**DESCRIPTION OF THE TASK**: Reproduce the lines below exactly. Begin with the first, end with the line containing "white strawberry [341,251,380,290]", and leave out the pictures.

»»

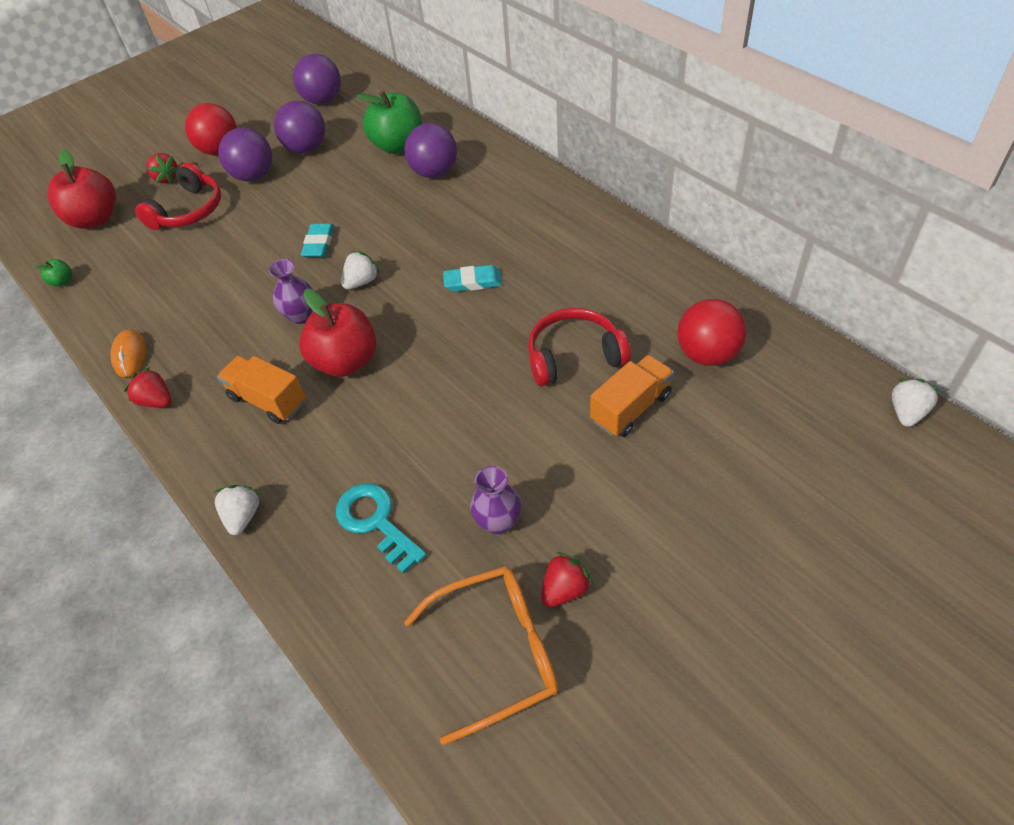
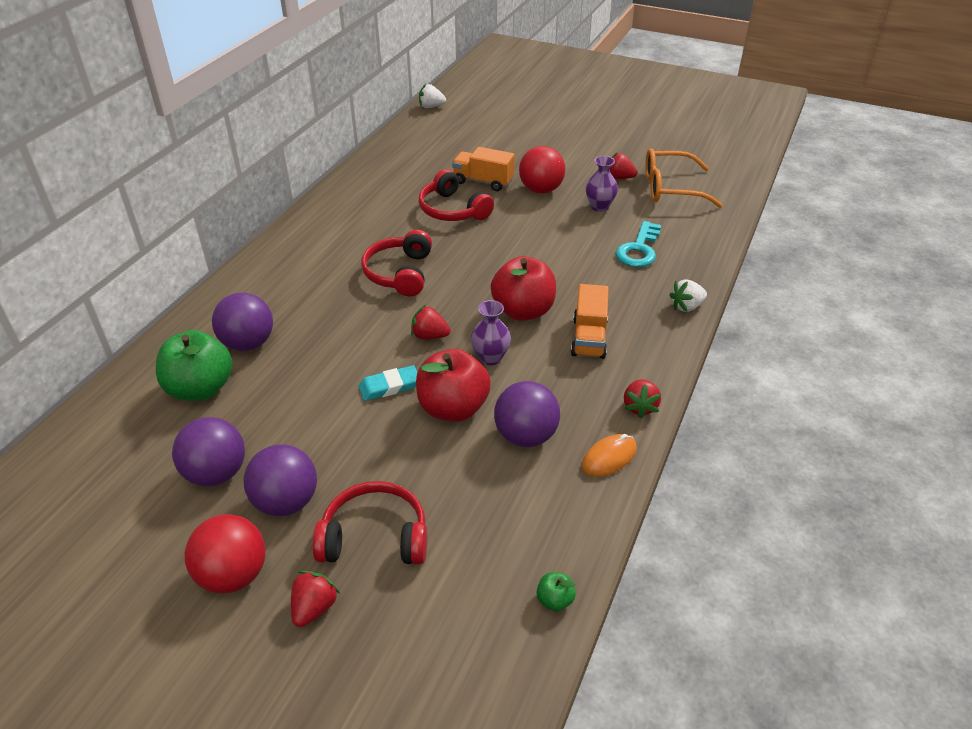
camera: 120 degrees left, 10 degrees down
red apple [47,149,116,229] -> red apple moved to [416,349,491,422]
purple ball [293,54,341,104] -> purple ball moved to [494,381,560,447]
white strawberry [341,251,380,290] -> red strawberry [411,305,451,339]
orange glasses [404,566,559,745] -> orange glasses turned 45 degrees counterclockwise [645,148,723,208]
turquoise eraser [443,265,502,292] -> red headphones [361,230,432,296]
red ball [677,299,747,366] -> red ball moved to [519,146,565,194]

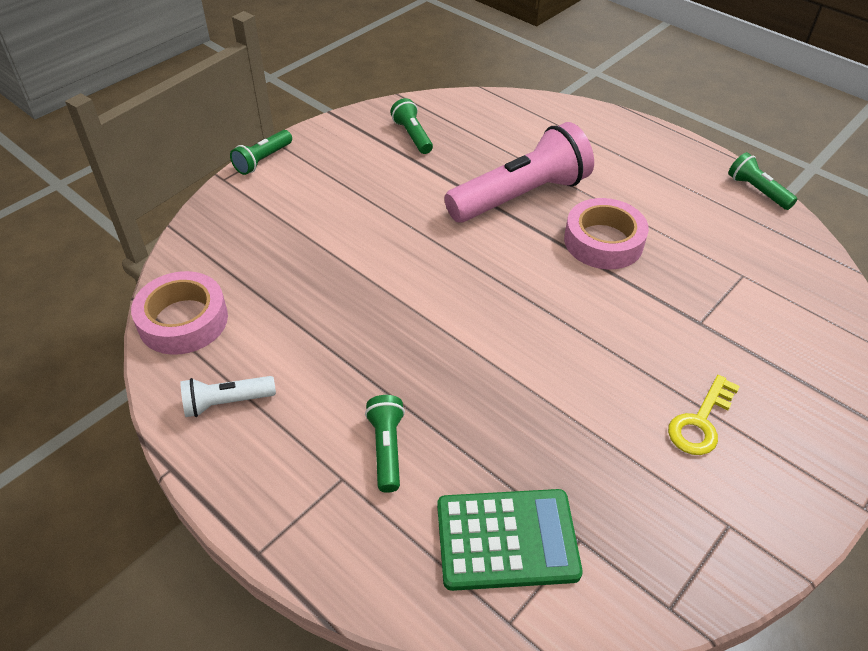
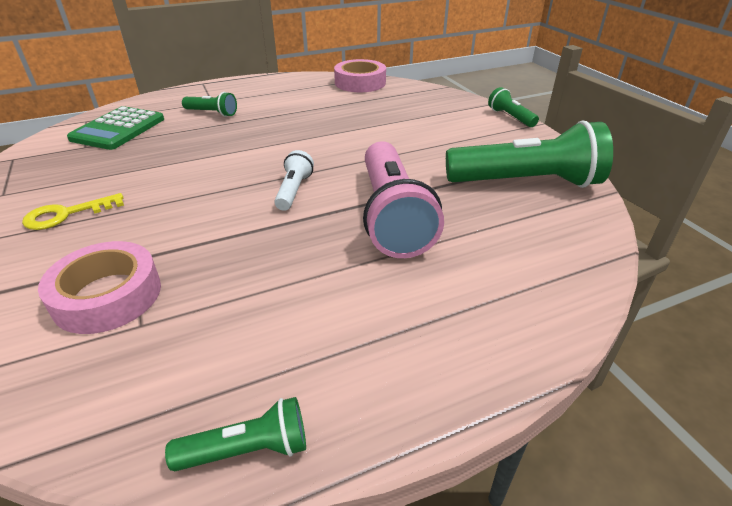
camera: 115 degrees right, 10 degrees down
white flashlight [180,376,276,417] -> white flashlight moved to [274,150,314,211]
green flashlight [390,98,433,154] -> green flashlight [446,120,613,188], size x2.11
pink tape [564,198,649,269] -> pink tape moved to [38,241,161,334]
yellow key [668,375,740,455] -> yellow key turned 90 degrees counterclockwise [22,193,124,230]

««

**EXPECTED ANSWER**:
camera: 120 degrees left, 10 degrees down
red apple [47,149,116,229] -> red apple moved to [416,349,491,422]
purple ball [293,54,341,104] -> purple ball moved to [494,381,560,447]
white strawberry [341,251,380,290] -> red strawberry [411,305,451,339]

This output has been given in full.